» DATA FOR ANALYSIS:
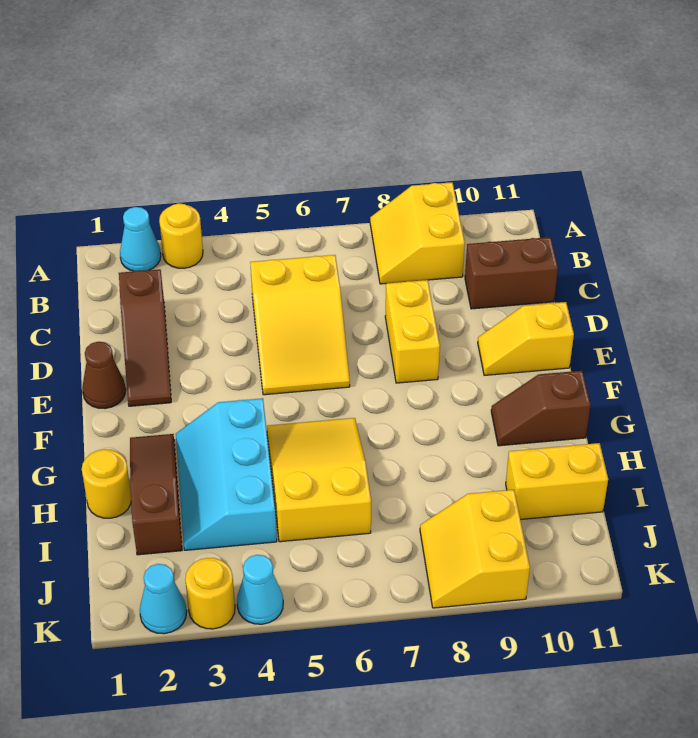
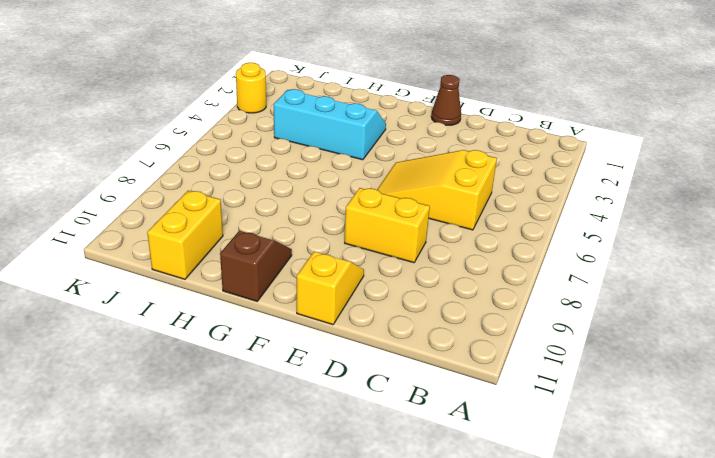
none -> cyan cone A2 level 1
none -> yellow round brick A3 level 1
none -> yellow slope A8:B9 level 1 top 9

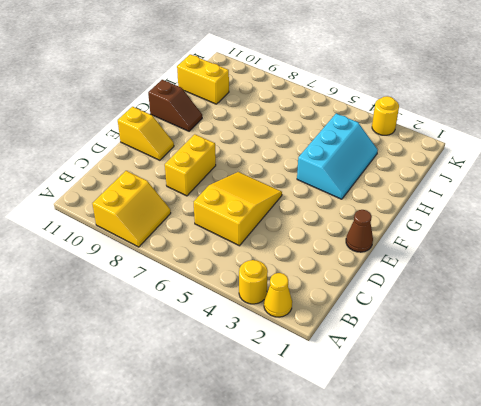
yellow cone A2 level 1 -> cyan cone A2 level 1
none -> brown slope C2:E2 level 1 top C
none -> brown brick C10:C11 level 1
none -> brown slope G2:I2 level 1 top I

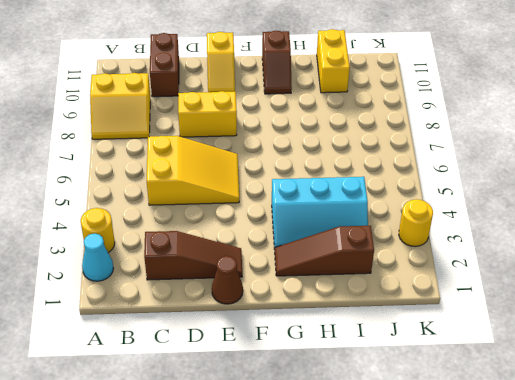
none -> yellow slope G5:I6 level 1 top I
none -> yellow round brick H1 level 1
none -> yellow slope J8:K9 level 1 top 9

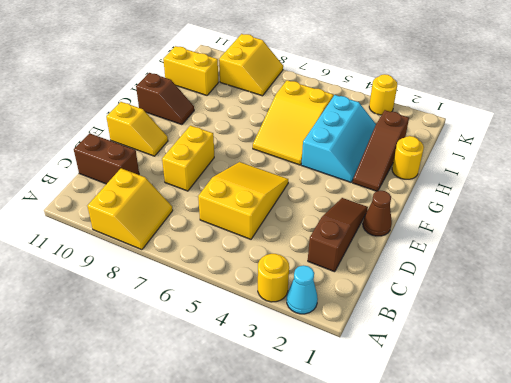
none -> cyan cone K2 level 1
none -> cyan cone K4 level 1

» YOUR TASK: Each entry needs to be returned verbatim, with its pictures left out.

» RESPONSE BELOW:
none -> cyan cone A2 level 1
none -> yellow round brick A3 level 1
none -> yellow slope A8:B9 level 1 top 9

yellow cone A2 level 1 -> cyan cone A2 level 1
none -> brown slope C2:E2 level 1 top C
none -> brown brick C10:C11 level 1
none -> brown slope G2:I2 level 1 top I

none -> yellow slope G5:I6 level 1 top I
none -> yellow round brick H1 level 1
none -> yellow slope J8:K9 level 1 top 9

none -> cyan cone K2 level 1
none -> cyan cone K4 level 1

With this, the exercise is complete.